■ DATA UNDER STUDY:
=== Section Start ===
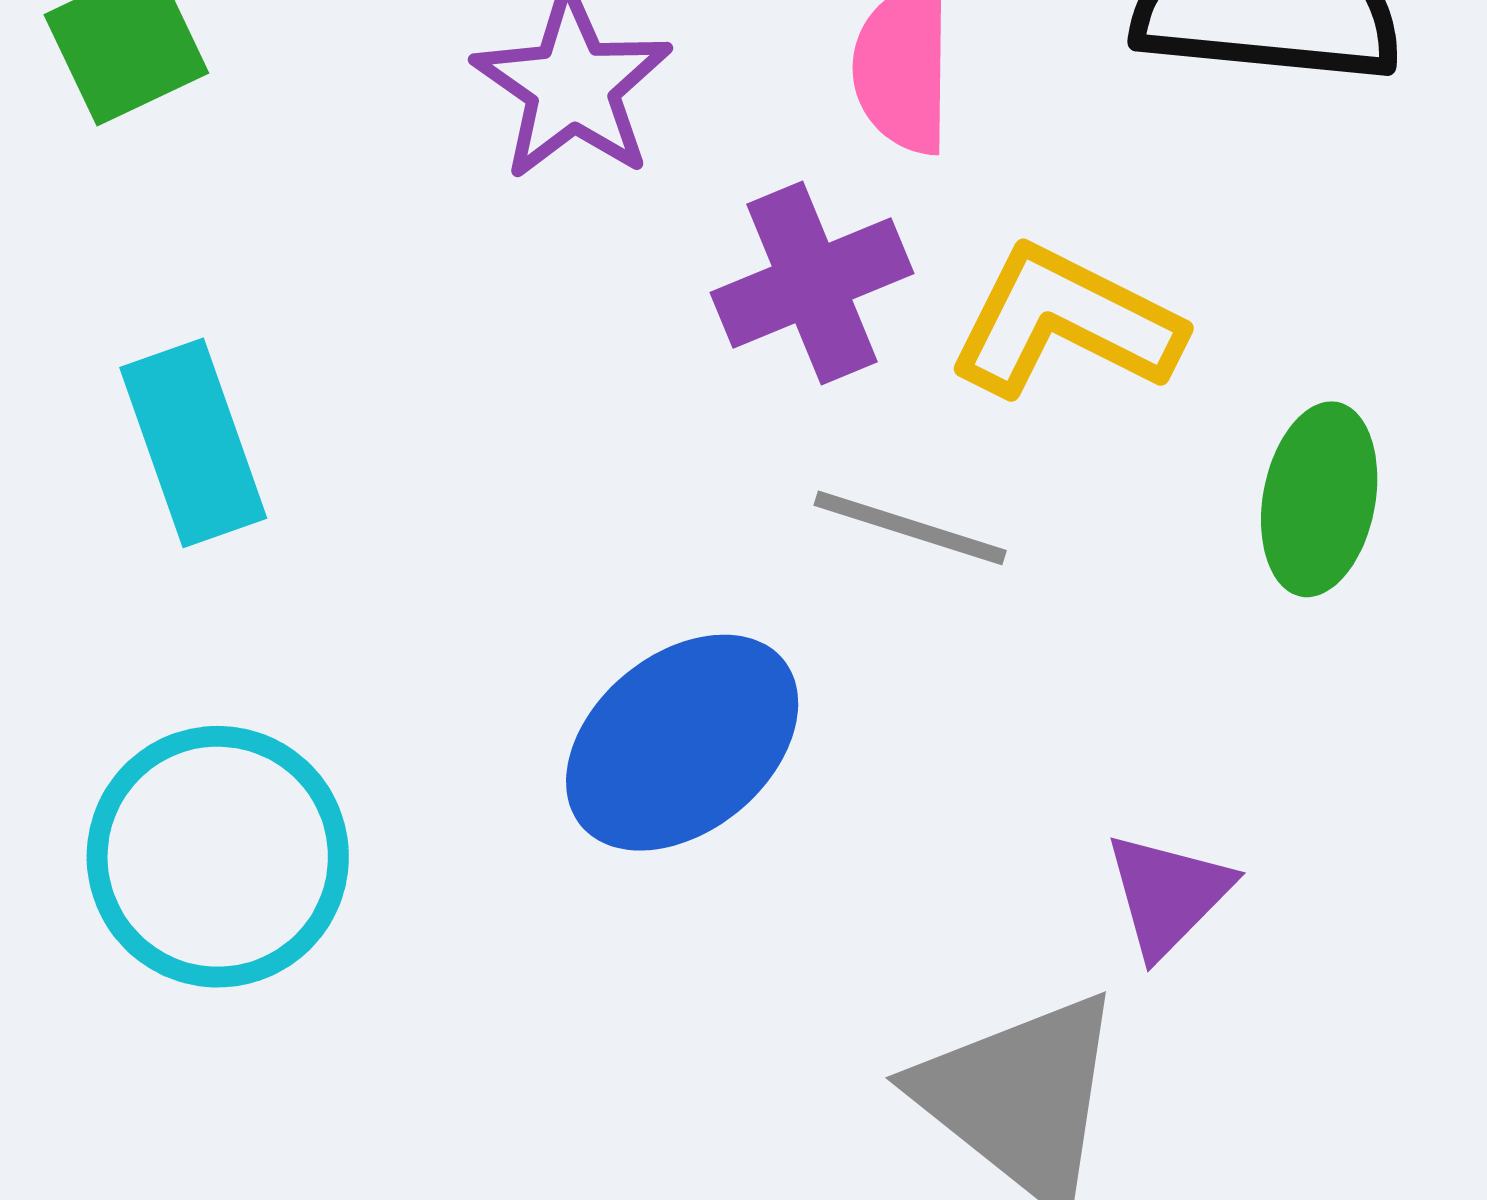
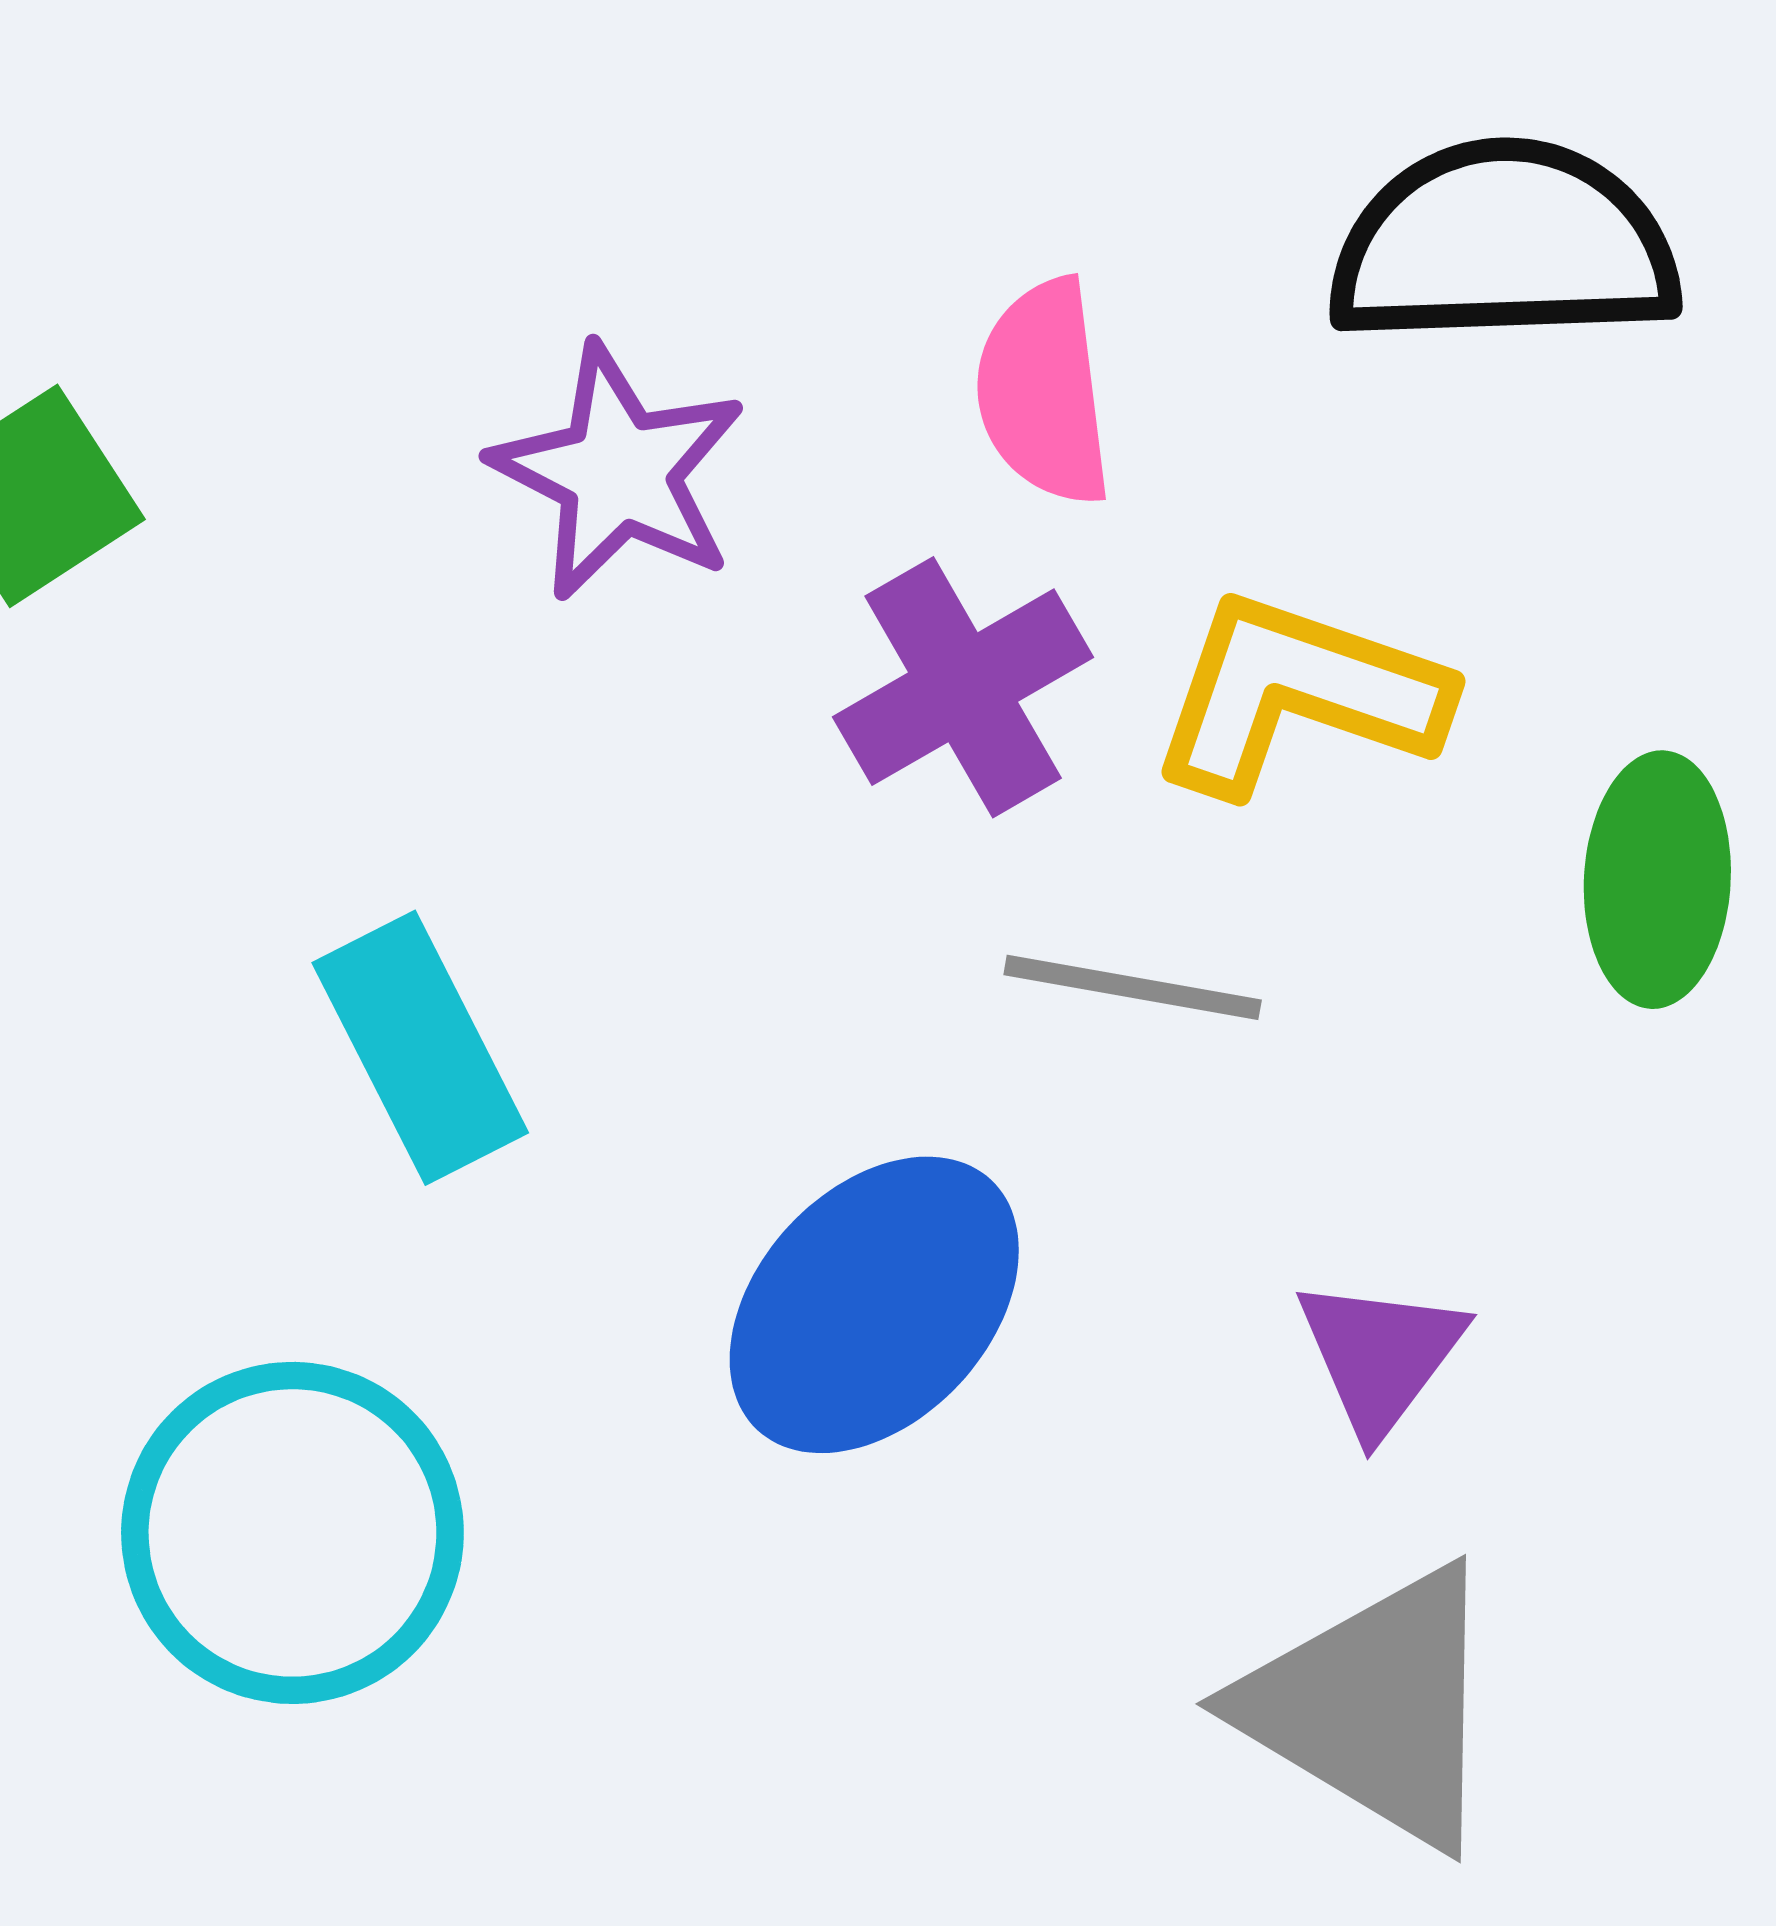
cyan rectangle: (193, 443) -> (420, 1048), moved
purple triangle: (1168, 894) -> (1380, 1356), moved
=== Section End ===
=== Section Start ===
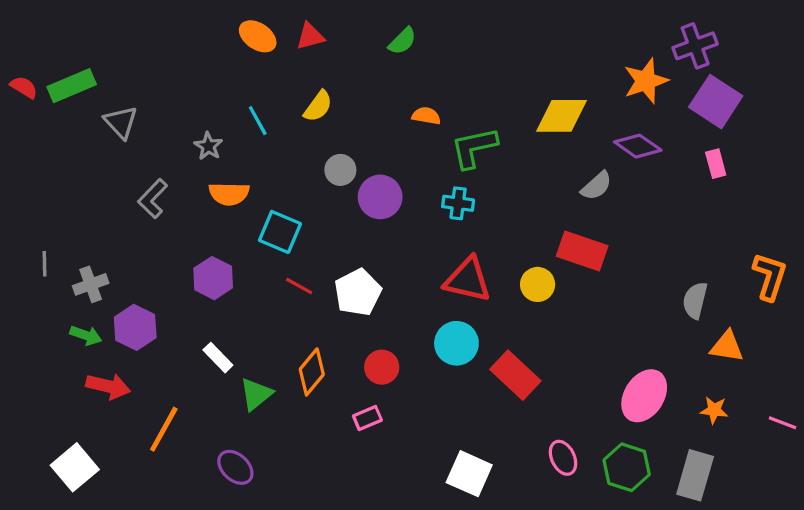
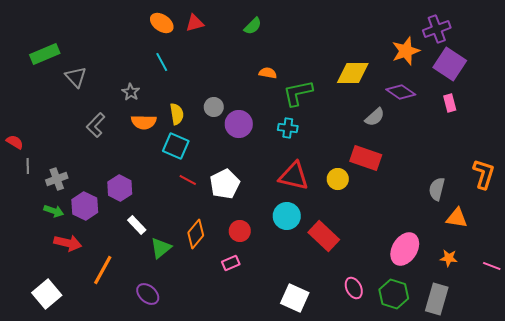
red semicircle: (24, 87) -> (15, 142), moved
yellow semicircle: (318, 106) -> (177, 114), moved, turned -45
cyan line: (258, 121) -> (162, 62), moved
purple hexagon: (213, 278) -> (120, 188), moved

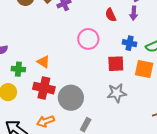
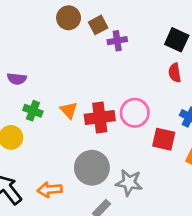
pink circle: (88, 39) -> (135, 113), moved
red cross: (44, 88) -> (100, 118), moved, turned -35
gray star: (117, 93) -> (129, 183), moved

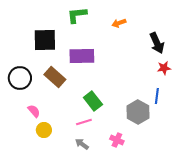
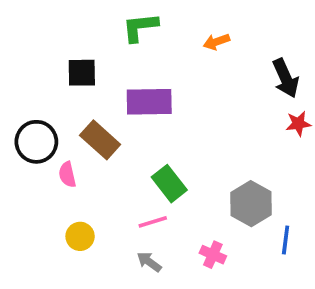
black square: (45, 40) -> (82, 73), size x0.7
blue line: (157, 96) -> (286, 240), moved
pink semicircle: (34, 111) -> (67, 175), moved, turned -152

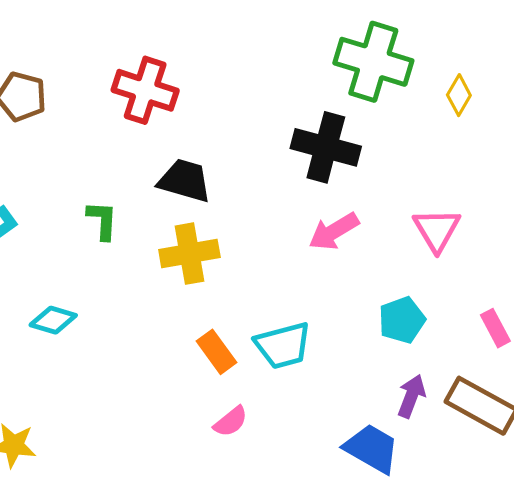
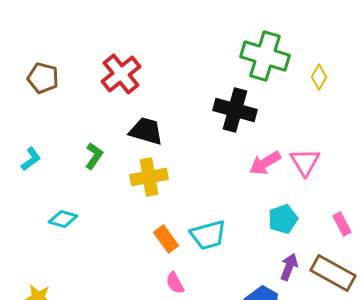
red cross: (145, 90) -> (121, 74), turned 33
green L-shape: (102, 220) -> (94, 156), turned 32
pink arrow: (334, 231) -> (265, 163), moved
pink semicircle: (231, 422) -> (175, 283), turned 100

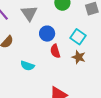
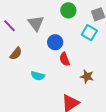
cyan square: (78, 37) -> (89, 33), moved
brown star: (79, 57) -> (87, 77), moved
=== Section End ===
■ DIRECTIONS FOR THIS TASK: Reproduce the data above exactly, but only the lines from the one showing "red semicircle: (24, 87) -> (15, 142), moved" through the one showing "red cross: (44, 88)", with both ends kept and the pictures left out.

■ ANSWER FOR THE TASK:
red semicircle: (24, 87) -> (15, 142), moved
yellow semicircle: (318, 106) -> (177, 114), moved, turned -45
cyan line: (258, 121) -> (162, 62), moved
purple hexagon: (213, 278) -> (120, 188), moved

pink circle: (88, 39) -> (135, 113), moved
red cross: (44, 88) -> (100, 118), moved, turned -35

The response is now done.